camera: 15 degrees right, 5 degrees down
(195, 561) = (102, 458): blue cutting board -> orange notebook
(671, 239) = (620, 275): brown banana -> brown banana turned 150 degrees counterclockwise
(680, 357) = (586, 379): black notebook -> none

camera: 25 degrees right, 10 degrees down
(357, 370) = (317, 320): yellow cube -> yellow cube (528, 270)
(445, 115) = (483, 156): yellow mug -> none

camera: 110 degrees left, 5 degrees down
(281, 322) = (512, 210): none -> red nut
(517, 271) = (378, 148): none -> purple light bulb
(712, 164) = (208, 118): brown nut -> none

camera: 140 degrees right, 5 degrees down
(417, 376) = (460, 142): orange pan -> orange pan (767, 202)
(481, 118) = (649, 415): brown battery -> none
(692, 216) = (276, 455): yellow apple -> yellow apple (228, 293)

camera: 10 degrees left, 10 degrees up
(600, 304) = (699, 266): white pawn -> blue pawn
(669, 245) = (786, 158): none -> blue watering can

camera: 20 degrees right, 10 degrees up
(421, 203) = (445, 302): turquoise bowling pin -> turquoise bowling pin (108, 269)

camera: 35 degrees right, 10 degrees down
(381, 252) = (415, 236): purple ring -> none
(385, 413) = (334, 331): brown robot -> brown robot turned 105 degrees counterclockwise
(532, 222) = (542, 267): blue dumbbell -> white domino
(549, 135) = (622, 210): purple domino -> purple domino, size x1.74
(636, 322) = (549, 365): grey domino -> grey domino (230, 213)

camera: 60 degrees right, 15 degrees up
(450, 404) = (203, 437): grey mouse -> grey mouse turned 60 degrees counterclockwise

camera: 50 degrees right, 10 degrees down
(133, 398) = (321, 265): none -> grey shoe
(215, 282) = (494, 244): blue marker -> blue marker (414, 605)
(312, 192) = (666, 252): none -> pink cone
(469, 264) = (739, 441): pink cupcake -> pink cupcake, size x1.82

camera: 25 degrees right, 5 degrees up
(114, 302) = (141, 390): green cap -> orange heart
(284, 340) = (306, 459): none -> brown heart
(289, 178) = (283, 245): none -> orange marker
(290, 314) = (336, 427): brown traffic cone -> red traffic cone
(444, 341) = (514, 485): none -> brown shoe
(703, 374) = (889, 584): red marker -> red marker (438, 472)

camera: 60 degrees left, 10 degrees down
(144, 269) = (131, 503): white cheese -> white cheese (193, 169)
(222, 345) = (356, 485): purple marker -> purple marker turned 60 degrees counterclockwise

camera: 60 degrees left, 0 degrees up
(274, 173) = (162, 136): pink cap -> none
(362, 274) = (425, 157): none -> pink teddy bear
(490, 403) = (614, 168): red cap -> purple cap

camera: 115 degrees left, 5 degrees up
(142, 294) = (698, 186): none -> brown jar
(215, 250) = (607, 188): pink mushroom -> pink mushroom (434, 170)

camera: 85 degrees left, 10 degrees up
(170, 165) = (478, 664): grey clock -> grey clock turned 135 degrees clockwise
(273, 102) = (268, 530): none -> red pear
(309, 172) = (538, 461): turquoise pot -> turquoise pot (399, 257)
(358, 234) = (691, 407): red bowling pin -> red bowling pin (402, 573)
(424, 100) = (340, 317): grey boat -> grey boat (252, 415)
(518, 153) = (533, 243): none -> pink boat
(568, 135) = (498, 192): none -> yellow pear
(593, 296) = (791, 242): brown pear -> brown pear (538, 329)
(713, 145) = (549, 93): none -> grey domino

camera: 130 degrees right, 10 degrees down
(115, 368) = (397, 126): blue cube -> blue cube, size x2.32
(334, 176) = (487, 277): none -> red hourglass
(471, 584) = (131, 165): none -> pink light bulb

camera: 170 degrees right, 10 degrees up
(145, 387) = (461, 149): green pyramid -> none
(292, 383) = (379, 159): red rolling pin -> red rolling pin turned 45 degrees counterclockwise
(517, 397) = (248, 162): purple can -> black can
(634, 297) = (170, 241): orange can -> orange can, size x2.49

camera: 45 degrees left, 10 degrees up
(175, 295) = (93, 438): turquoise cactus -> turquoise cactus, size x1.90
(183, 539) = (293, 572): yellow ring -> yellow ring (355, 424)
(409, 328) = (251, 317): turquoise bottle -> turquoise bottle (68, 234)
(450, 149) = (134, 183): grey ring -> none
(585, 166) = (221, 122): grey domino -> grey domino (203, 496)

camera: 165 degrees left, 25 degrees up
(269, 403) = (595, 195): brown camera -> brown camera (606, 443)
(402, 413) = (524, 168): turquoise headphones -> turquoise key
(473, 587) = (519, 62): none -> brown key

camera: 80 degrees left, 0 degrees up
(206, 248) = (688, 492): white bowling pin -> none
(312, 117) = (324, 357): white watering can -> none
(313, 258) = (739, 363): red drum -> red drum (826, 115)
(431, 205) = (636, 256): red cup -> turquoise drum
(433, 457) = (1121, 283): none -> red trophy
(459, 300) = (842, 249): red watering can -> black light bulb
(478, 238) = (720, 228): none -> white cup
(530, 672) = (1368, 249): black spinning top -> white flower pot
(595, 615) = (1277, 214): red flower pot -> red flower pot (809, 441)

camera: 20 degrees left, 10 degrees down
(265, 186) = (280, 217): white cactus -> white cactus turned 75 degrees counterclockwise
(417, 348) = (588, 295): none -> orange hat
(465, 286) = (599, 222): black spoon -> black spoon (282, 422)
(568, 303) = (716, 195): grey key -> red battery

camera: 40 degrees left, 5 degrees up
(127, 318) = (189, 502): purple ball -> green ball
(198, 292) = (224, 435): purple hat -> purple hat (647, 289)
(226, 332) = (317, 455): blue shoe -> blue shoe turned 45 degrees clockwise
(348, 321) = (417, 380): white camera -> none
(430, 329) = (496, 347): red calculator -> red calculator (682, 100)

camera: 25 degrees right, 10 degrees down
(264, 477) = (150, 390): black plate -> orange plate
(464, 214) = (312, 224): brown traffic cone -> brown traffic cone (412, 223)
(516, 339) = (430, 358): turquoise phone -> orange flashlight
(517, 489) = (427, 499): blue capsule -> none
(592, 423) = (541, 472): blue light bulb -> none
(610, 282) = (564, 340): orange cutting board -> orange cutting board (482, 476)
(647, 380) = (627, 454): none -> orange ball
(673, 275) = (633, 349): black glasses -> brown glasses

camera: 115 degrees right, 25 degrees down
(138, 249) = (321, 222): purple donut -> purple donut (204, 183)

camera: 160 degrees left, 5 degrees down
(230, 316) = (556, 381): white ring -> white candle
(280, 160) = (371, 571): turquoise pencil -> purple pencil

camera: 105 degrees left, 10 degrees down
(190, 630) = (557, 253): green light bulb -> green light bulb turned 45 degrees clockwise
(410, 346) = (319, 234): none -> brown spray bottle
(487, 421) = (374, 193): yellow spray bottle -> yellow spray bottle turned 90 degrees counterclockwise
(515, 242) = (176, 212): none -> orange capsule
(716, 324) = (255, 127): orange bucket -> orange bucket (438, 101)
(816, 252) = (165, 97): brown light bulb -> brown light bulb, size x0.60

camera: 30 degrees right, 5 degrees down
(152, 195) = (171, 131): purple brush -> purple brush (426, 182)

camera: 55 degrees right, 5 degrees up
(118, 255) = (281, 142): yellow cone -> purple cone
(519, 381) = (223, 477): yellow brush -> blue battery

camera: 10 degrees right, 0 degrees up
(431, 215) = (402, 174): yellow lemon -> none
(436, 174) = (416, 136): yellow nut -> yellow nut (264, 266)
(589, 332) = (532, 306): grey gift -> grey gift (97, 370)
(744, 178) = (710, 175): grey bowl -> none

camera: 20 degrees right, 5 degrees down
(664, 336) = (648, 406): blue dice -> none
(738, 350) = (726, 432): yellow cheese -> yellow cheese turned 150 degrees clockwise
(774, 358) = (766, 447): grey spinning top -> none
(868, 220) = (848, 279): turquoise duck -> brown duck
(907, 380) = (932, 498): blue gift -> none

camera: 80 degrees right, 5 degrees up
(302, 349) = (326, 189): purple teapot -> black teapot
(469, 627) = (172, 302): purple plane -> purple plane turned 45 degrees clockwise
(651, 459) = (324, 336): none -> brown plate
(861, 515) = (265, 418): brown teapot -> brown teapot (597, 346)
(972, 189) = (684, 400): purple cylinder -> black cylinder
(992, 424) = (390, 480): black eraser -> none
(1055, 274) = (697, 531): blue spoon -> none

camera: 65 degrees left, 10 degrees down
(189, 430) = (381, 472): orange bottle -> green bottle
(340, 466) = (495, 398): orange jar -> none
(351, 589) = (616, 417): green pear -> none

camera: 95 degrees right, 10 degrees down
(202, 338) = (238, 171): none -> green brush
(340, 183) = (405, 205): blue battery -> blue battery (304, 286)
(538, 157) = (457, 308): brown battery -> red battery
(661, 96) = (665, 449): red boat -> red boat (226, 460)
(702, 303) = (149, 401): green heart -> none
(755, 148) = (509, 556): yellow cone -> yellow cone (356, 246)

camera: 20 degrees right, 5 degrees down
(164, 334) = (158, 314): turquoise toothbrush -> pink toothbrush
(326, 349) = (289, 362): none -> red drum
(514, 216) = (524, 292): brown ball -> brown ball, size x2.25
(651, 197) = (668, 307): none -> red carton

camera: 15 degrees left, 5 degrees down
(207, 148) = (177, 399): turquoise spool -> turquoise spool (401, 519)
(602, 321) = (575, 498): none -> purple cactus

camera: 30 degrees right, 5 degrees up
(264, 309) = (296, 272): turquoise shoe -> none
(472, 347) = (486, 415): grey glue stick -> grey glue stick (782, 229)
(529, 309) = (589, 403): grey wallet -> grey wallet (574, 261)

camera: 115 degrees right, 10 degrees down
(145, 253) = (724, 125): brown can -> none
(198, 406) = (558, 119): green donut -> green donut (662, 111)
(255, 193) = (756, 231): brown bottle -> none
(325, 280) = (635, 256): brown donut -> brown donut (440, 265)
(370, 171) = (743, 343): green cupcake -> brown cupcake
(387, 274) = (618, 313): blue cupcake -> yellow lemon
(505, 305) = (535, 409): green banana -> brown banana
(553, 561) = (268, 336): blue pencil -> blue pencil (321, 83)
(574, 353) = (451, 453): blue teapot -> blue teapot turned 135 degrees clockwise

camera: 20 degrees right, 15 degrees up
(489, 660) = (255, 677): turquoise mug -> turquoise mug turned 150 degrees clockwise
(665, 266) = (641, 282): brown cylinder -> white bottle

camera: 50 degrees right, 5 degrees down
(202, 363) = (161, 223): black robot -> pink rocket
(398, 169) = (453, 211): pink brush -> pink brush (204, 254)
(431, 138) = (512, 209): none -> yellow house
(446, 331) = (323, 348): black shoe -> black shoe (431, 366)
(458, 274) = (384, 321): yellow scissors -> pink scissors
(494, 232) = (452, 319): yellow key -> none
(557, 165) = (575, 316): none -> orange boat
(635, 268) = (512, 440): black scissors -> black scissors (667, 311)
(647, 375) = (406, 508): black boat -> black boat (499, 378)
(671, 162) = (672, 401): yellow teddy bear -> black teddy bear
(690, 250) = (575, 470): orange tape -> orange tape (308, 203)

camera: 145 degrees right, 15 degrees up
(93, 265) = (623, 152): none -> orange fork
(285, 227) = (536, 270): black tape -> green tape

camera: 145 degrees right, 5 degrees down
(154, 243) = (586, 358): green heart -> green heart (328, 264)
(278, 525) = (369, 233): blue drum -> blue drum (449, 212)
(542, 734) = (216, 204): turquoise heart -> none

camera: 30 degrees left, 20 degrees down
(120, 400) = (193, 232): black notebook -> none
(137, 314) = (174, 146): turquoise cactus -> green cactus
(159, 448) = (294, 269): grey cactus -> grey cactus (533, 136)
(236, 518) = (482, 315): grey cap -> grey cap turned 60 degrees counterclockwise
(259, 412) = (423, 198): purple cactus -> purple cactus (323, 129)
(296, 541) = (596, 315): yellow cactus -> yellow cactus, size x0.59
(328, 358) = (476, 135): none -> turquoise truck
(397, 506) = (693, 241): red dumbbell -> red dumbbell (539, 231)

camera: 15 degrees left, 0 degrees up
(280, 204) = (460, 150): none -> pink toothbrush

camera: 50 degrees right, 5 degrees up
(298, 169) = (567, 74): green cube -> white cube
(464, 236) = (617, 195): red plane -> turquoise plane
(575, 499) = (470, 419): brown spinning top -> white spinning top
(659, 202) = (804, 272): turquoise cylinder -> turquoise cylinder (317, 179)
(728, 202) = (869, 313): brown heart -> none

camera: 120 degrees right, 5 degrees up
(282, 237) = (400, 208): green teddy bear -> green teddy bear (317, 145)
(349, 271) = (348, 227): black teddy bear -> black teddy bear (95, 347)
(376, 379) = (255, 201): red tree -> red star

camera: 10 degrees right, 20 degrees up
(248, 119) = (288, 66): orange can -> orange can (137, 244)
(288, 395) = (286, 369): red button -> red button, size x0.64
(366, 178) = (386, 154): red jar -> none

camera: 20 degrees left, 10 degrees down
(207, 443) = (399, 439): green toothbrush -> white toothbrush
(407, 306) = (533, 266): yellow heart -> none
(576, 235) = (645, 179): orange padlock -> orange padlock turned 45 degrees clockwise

*How to complete this task*
Only the lines from the beginning of the listing through the line containing "(445, 115) = (483, 156): yellow mug -> none" are wanted, each restated word for word.

*Written response*
camera: 15 degrees right, 5 degrees down
(195, 561) = (102, 458): blue cutting board -> orange notebook
(671, 239) = (620, 275): brown banana -> brown banana turned 150 degrees counterclockwise
(680, 357) = (586, 379): black notebook -> none

camera: 25 degrees right, 10 degrees down
(357, 370) = (317, 320): yellow cube -> yellow cube (528, 270)
(445, 115) = (483, 156): yellow mug -> none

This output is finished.